- **Assigned task**:
Give the number of lines in this listing that hold "none". No other words belong in the reply.

════════

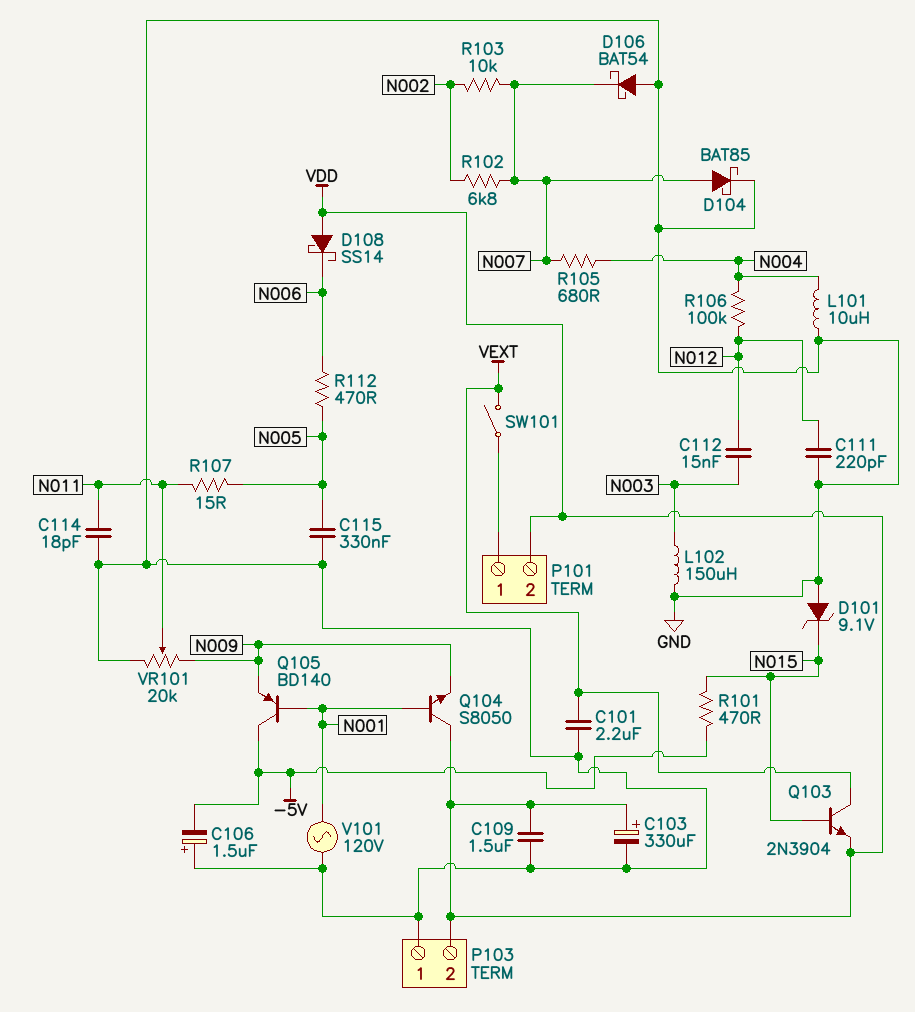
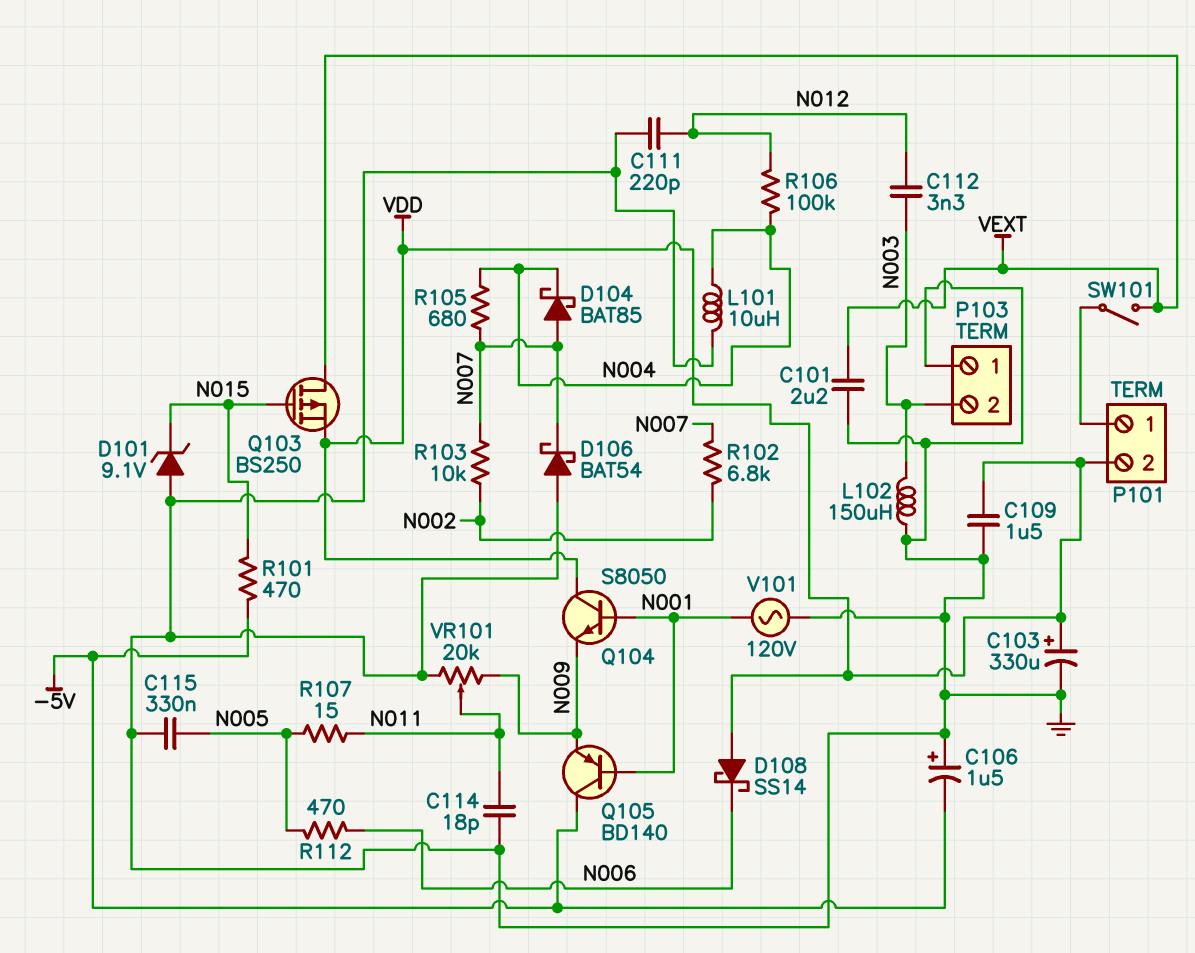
C112: 15nF (N003, N012) -> 3.3nF (N003, N012)
D104: schottky BAT85 (A N007, K GND) -> schottky BAT85 (A N007, K N004)
P103 pin 2: VDD -> N003
Q103: NPN 2N3904 (B N015, C VEXT, E VDD) -> PMOS BS250 (G N015, D VEXT, S VDD)

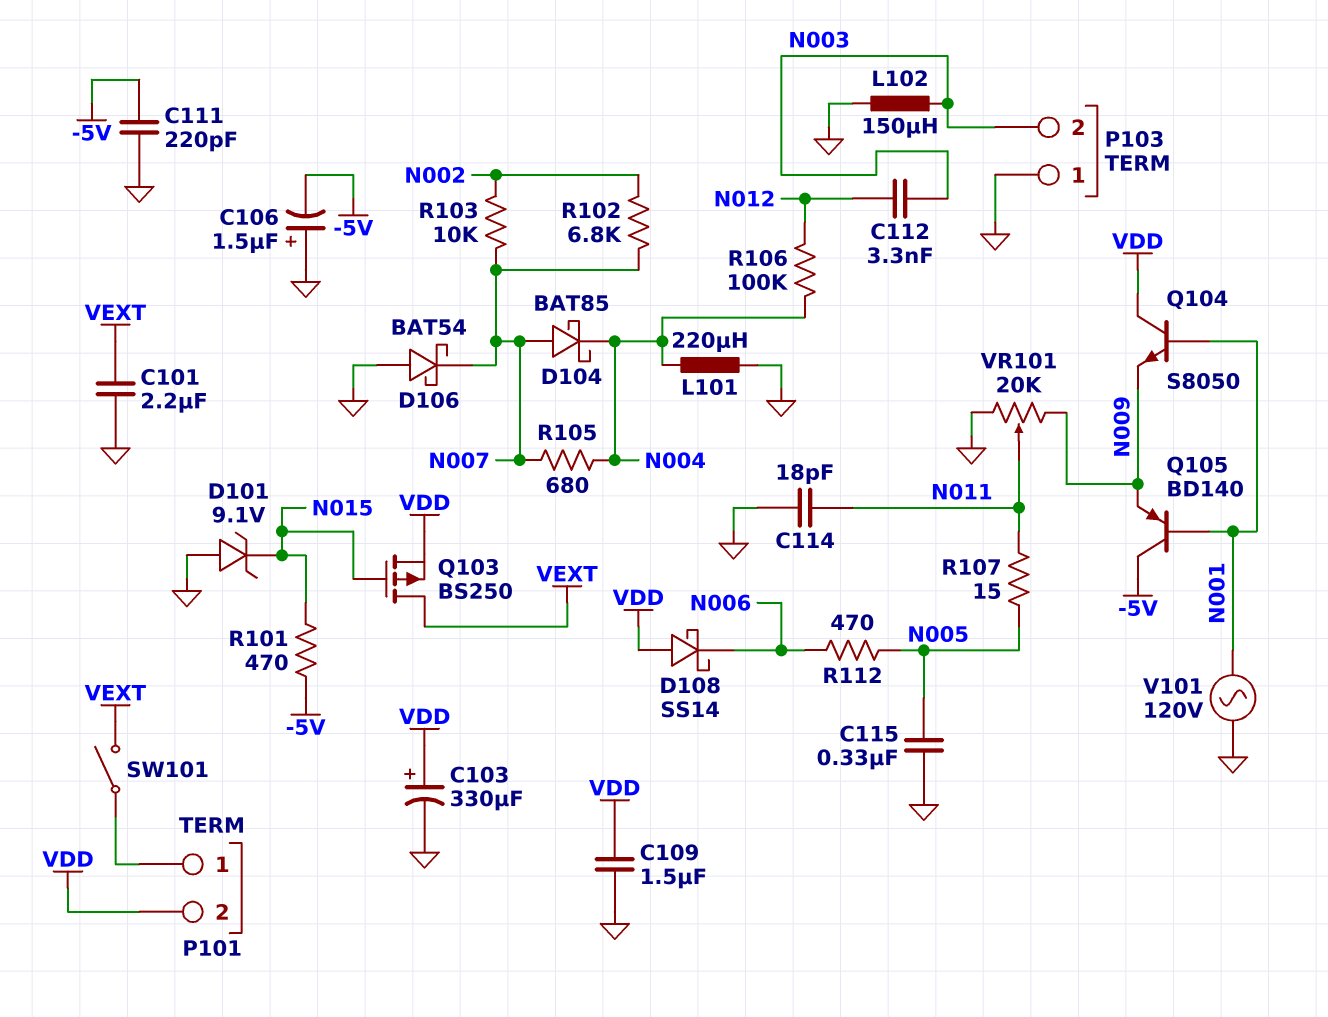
C111: 220pF (GND, N012) -> 220pF (-5V, GND)
L101: 10uH (GND, N004) -> 220uH (GND, N004)

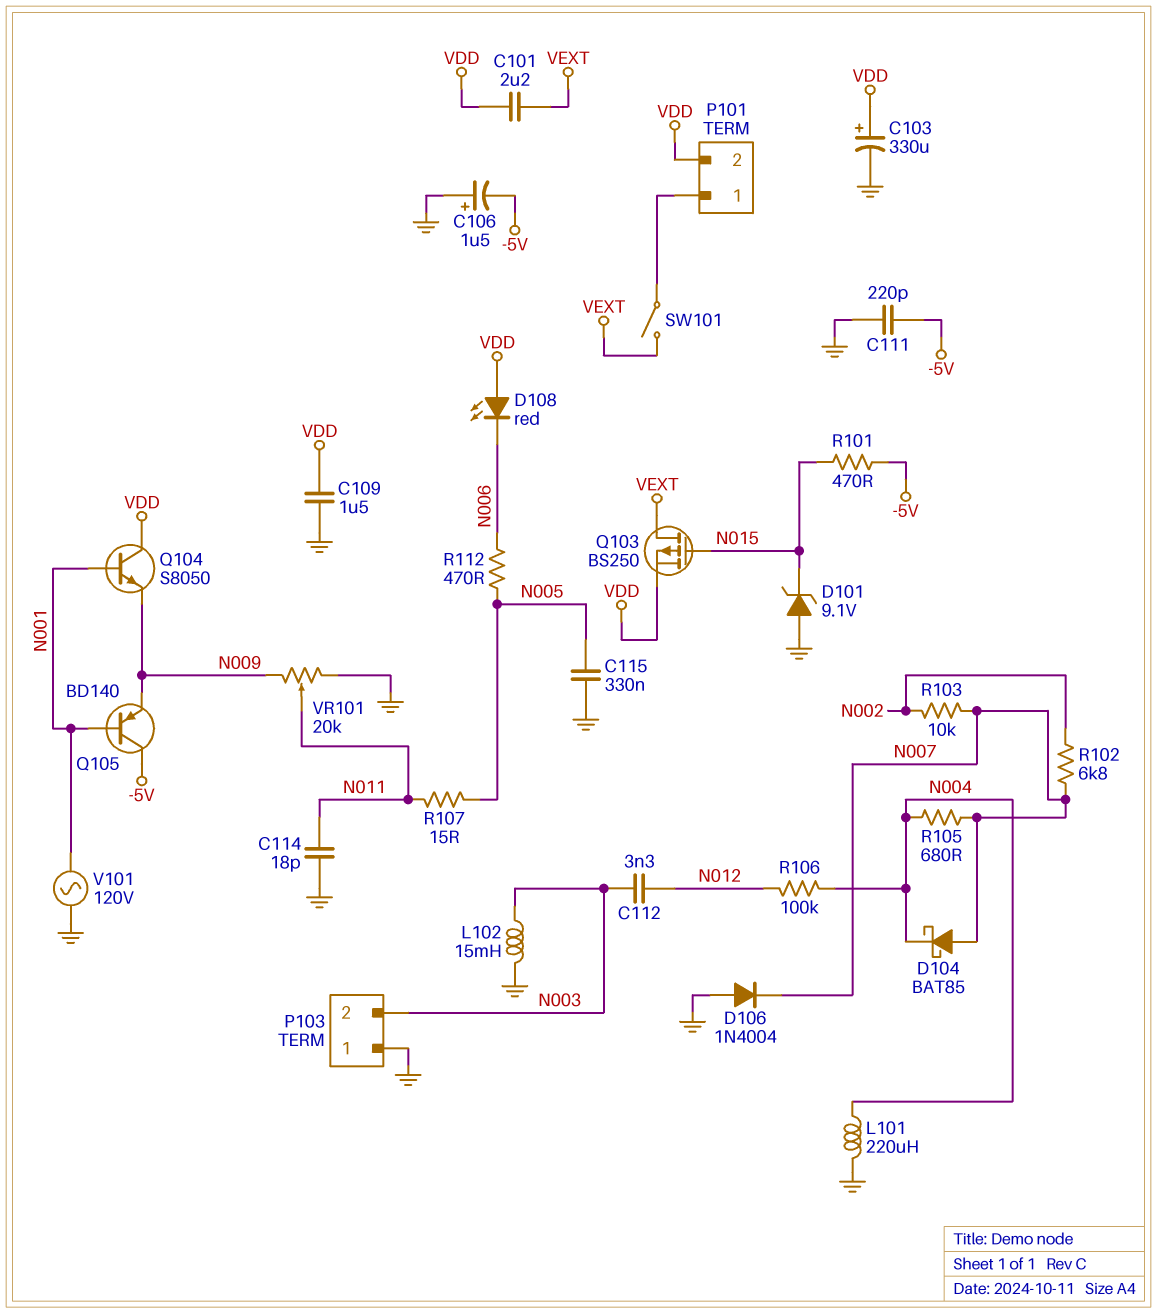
C101: 2.2uF (GND, VEXT) -> 2.2uF (VDD, VEXT)
D106: schottky BAT54 (A GND, K N007) -> diode 1N4004 (A GND, K N007)
D108: schottky SS14 (A VDD, K N006) -> LED red (A VDD, K N006)
L102: 150uH (GND, N003) -> 15mH (GND, N003)

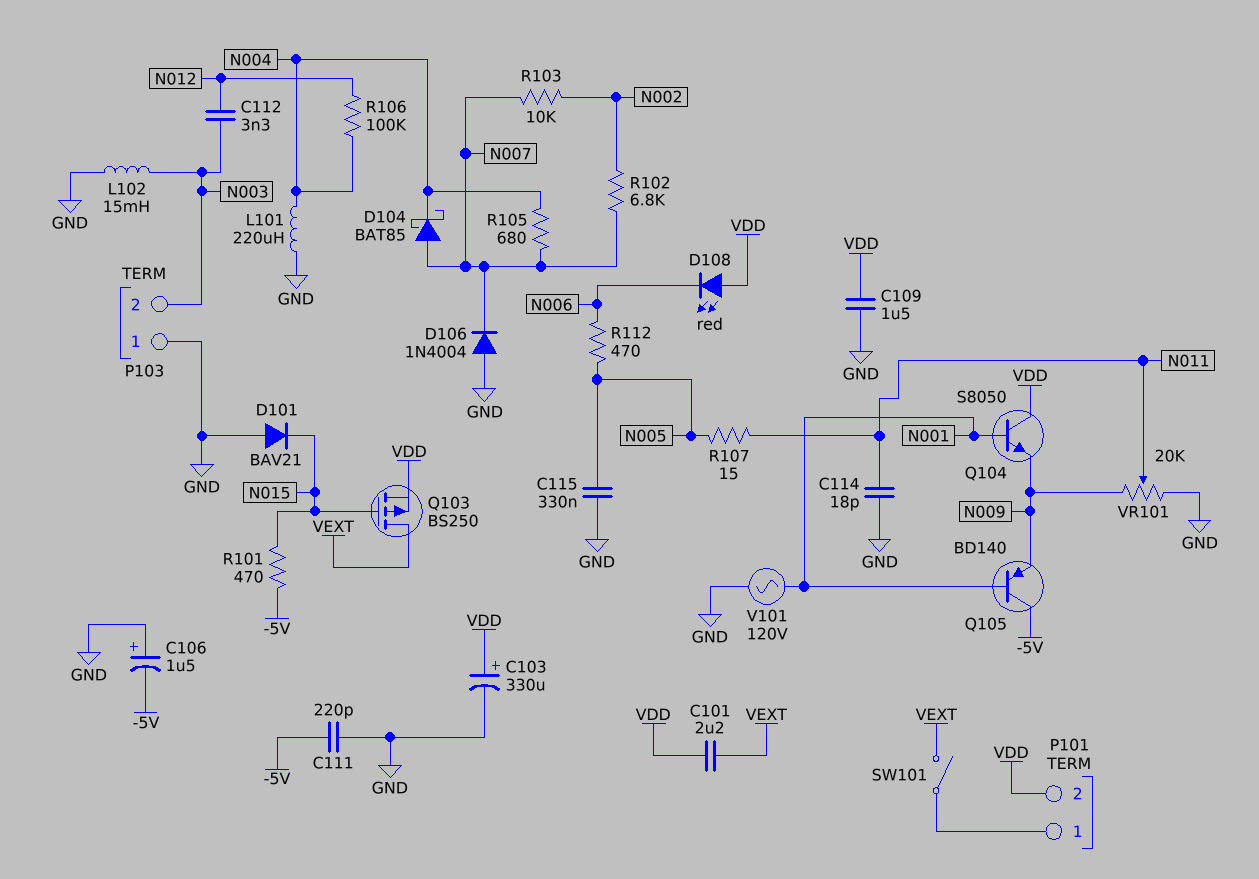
D101: zener 9.1V (A GND, K N015) -> diode BAV21 (A GND, K N015)

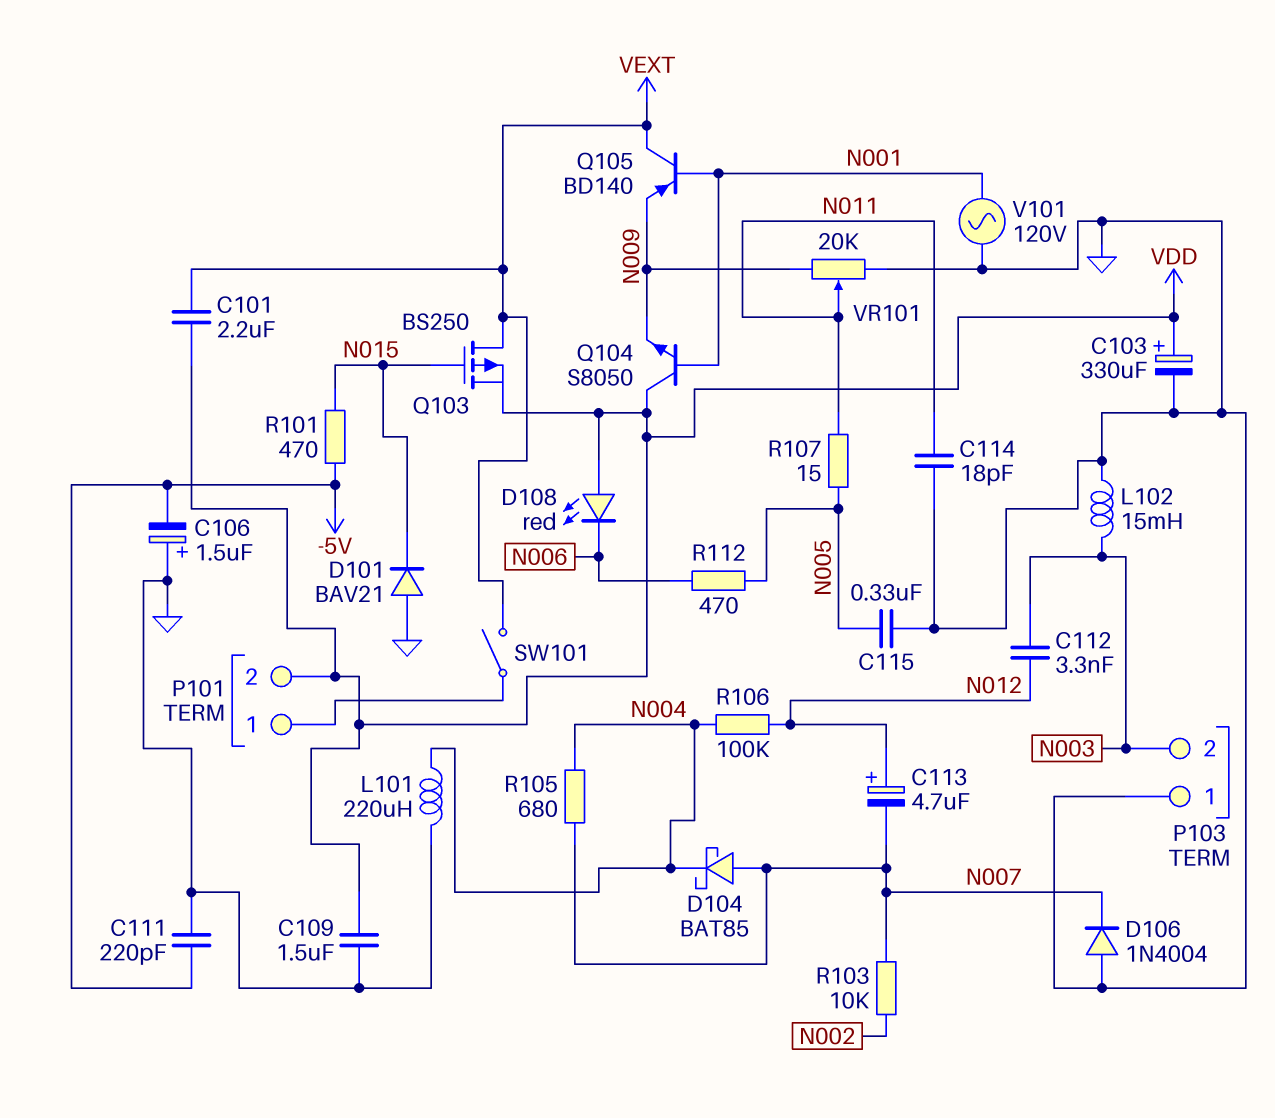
C113: none -> 4.7uF (plus N012, minus N007)
Q105: PNP BD140 (B N001, C -5V, E N009) -> PNP BD140 (B N001, C VEXT, E N009)
R102: 6.8k (N002, N007) -> none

════════

- **Response to this task**:
2